— Saved items —
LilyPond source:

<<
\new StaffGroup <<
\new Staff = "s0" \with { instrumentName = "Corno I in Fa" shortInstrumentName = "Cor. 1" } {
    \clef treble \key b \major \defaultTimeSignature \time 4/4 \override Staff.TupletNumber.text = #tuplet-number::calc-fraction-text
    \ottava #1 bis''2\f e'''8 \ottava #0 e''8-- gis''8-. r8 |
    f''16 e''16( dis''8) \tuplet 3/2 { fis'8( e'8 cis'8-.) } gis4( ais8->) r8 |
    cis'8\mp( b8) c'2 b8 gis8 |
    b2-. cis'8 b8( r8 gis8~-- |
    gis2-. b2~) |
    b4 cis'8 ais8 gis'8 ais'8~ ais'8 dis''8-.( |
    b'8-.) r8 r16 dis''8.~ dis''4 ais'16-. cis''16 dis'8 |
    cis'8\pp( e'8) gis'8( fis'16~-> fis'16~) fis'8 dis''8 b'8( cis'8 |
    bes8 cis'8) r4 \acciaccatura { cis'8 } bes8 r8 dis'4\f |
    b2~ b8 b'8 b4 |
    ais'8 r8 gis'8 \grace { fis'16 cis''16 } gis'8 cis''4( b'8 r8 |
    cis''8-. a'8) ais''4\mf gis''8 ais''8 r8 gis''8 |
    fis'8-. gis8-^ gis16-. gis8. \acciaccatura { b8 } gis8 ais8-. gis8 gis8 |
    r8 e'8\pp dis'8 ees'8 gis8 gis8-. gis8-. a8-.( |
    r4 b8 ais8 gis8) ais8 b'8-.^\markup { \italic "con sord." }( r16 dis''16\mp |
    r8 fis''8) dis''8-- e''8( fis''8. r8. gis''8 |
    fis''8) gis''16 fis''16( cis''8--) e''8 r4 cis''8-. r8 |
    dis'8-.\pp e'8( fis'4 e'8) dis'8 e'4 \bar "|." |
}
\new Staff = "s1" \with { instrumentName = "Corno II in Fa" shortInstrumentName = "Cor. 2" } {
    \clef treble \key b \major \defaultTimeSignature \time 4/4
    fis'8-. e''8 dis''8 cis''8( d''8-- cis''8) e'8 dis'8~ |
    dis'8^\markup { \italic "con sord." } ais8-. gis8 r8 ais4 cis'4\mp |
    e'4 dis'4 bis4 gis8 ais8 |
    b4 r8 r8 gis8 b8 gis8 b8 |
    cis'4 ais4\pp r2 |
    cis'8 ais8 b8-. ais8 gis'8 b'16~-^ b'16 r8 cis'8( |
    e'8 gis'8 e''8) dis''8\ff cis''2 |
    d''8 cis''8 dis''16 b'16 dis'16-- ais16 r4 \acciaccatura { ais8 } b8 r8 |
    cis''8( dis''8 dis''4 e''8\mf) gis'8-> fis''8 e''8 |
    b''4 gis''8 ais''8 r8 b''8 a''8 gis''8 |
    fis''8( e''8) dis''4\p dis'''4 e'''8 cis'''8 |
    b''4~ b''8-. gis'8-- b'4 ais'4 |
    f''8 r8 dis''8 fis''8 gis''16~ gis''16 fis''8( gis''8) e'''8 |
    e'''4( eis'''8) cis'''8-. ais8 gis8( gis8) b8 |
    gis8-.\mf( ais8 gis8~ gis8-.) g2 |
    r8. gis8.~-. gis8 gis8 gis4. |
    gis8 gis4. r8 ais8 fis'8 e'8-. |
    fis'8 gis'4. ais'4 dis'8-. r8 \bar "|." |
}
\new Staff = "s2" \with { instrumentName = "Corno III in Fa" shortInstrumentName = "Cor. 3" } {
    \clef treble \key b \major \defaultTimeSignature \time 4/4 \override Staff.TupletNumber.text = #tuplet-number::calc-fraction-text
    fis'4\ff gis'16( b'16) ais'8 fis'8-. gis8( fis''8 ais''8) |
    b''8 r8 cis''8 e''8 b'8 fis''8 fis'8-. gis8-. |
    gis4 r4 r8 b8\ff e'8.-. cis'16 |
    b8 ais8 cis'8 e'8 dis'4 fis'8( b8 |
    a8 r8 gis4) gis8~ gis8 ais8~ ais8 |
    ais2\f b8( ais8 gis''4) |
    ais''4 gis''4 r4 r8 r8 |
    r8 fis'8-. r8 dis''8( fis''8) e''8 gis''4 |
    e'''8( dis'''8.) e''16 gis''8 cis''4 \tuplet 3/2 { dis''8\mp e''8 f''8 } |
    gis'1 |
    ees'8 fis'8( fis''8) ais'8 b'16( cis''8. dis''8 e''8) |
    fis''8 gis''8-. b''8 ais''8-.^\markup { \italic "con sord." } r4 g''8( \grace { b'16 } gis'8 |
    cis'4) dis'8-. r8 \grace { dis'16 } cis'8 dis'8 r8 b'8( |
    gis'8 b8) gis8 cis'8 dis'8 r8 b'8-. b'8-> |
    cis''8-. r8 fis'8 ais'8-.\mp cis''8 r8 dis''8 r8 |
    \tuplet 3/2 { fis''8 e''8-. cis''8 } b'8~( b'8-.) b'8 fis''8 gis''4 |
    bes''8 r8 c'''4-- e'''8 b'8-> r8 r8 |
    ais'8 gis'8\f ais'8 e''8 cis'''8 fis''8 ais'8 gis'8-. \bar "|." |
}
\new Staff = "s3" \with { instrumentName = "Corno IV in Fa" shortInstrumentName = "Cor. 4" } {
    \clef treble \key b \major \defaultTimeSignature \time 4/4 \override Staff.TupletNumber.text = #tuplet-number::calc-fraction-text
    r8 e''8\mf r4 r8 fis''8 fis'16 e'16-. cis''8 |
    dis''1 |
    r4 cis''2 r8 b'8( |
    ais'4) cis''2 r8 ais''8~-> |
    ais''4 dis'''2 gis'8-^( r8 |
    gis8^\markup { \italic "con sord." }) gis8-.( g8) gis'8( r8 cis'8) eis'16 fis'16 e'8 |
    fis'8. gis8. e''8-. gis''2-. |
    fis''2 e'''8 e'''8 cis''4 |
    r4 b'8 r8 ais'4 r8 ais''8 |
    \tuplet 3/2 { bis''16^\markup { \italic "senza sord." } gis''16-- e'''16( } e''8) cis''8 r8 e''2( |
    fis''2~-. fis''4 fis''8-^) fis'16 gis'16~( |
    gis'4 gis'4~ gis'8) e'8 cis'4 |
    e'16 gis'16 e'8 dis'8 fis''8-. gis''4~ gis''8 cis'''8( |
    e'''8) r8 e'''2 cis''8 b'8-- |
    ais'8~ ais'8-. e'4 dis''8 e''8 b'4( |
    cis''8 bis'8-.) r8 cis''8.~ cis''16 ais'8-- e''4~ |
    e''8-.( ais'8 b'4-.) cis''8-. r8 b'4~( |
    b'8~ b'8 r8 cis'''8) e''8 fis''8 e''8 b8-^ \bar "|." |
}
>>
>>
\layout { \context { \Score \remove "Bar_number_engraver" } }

— Short problem —
Select every line in the items above that contains the string "instrumentName", matching case exactly.

— The result —
\new Staff = "s0" \with { instrumentName = "Corno I in Fa" shortInstrumentName = "Cor. 1" } {
\new Staff = "s1" \with { instrumentName = "Corno II in Fa" shortInstrumentName = "Cor. 2" } {
\new Staff = "s2" \with { instrumentName = "Corno III in Fa" shortInstrumentName = "Cor. 3" } {
\new Staff = "s3" \with { instrumentName = "Corno IV in Fa" shortInstrumentName = "Cor. 4" } {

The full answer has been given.